Each line with the string "brown" is to be copied from the records below.

*** INFORMATION PROVIDED ***

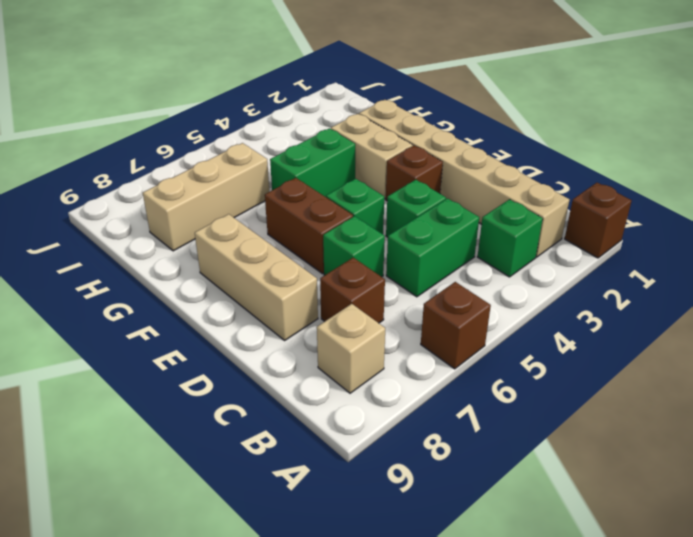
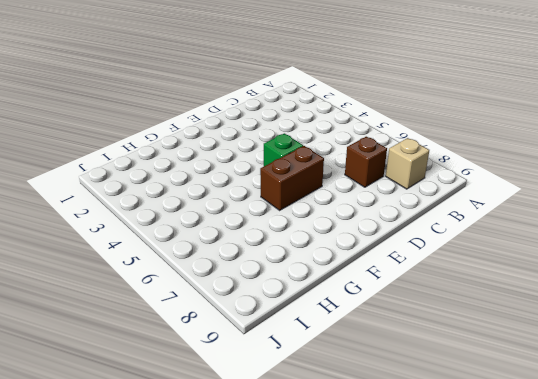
none -> brown 1x1 brick [565,183,632,258]
none -> brown 1x1 brick [421,282,491,369]
none -> tan 1x6 brick [359,100,569,257]

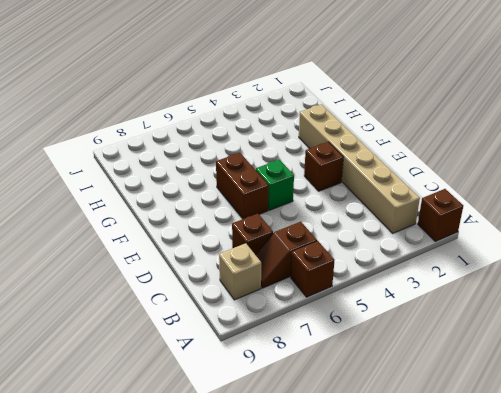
brown 1x2 slope [256,222,317,288] -> none
none -> green 1x1 brick [478,199,543,277]
none -> green 1x2 brick [386,198,479,297]
none -> green 1x1 brick [386,180,446,237]

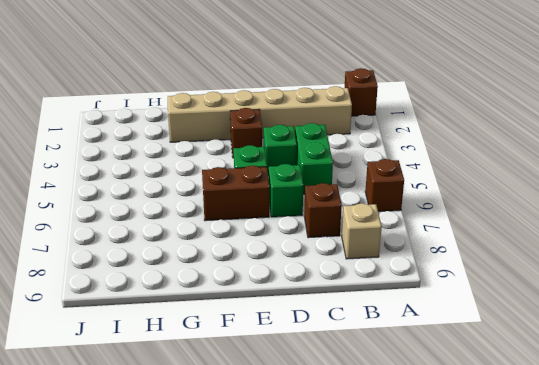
none -> green 1x1 brick [478,199,543,277]
none -> tan 1x3 brick [195,214,318,340]
none -> tan 1x2 brick [331,114,413,199]

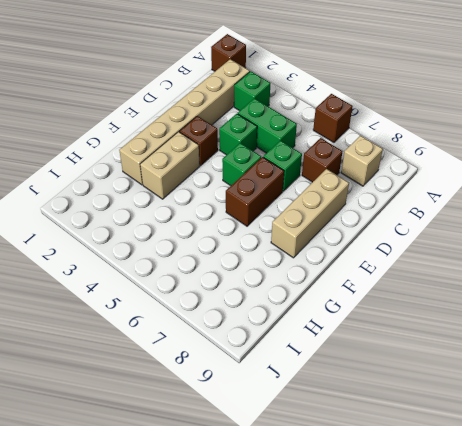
none -> green 1x2 brick [270,128,355,197]
none -> tan 1x3 brick [143,143,270,251]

*** End of INFORMATION PROVIDED ***

* _TASK ANSWER_
none -> brown 1x1 brick [565,183,632,258]
none -> brown 1x1 brick [421,282,491,369]
brown 1x2 slope [256,222,317,288] -> none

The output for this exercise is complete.